*WORK ORDER*: Only those lines in the data below from the line containing "removed: Muffin [rosa]" through the line containing "added: Nudelholz [braun]", both included, should be restated word for word.

*Items listed in a dataset*:
········

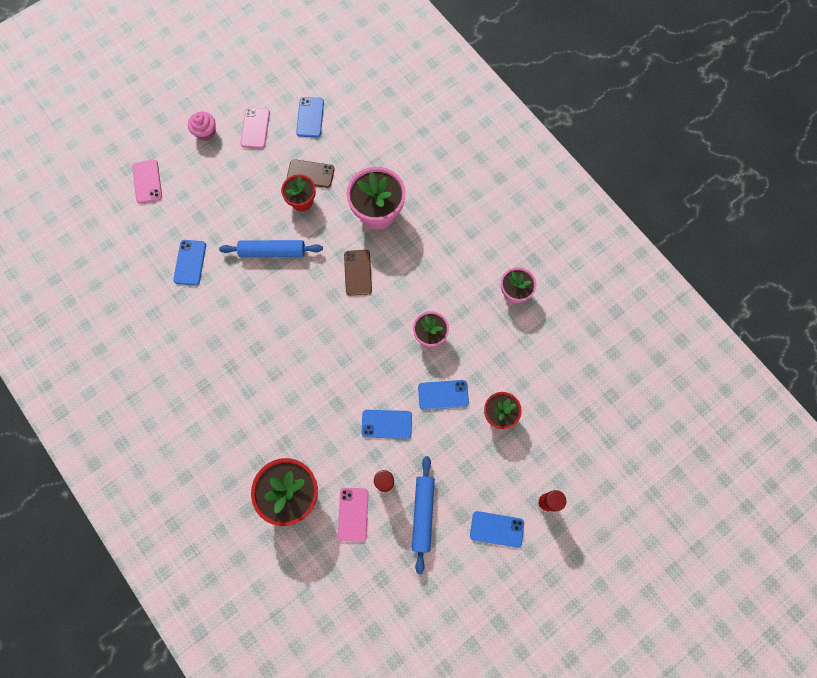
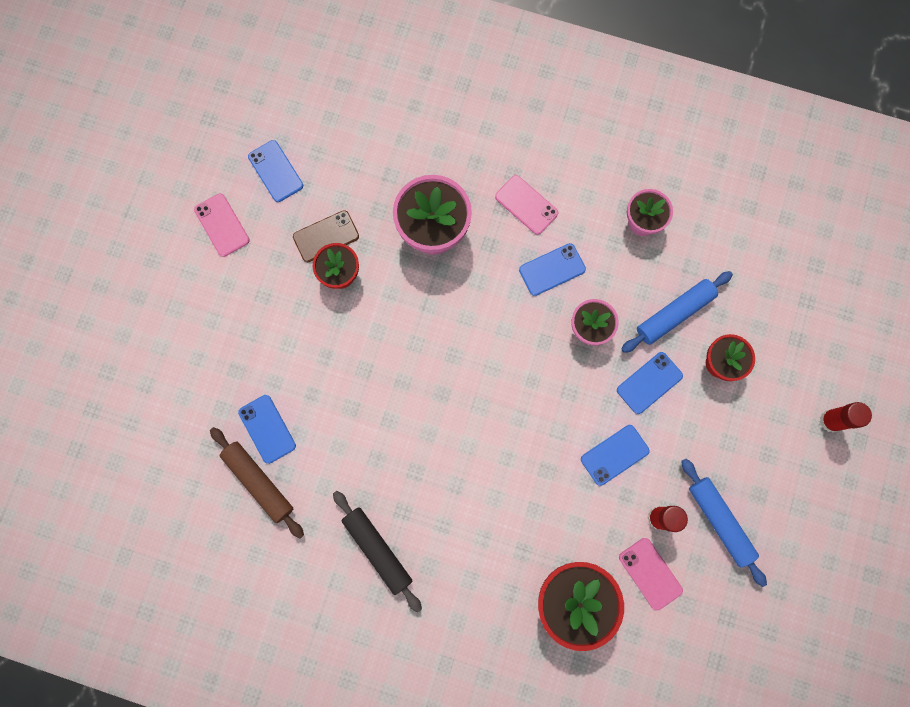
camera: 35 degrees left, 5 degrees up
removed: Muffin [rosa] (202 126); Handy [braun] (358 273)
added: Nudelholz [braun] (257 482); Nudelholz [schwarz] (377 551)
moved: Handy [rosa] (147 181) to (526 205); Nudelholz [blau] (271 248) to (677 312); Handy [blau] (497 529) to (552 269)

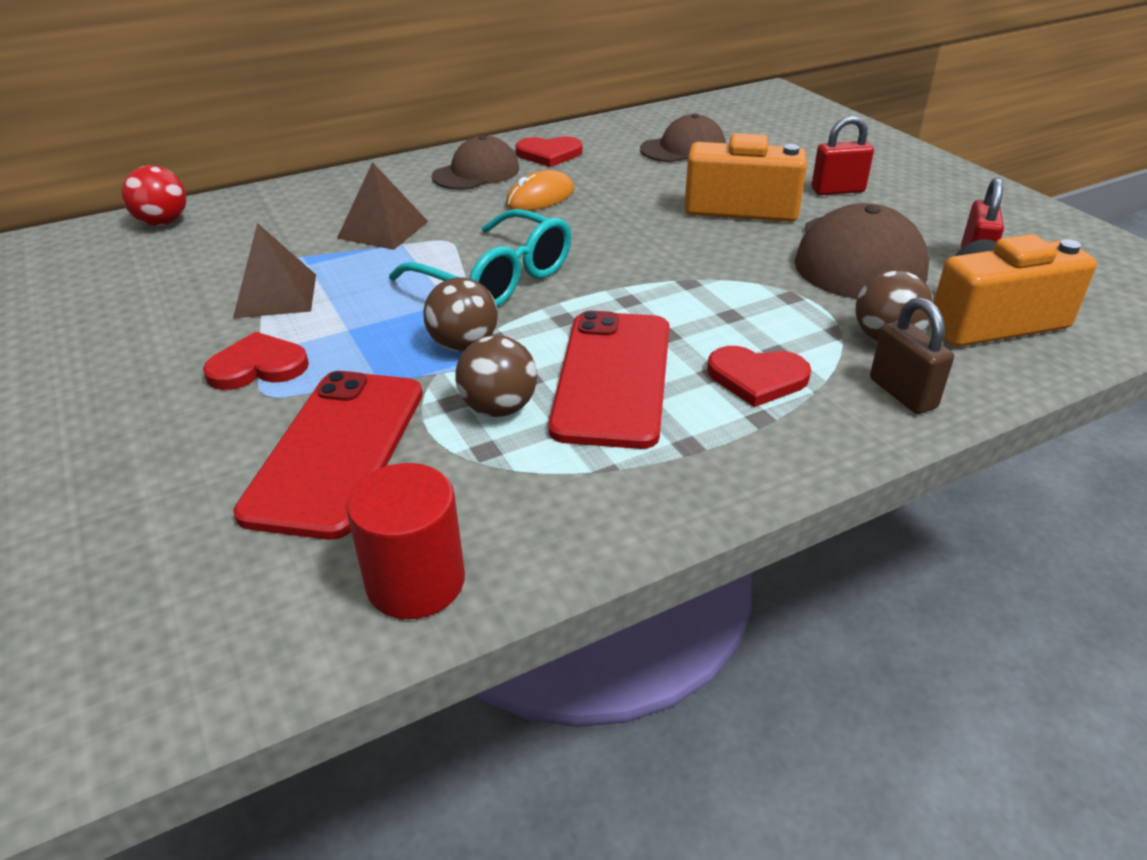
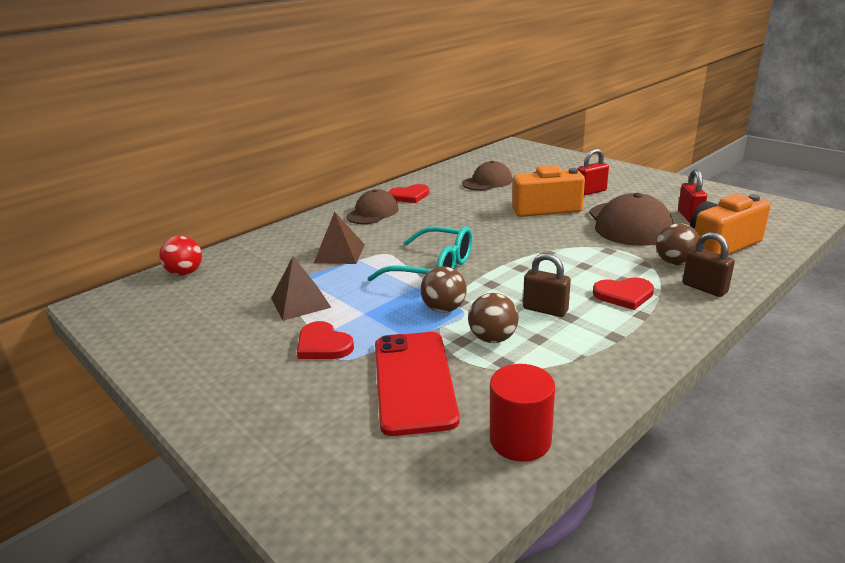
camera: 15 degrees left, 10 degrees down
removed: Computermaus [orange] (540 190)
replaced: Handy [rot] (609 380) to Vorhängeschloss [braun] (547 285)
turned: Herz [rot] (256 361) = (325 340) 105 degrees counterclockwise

········

*OUTPUT OF THE EXERCISE*:
removed: Muffin [rosa] (202 126); Handy [braun] (358 273)
added: Nudelholz [braun] (257 482); Nudelholz [schwarz] (377 551)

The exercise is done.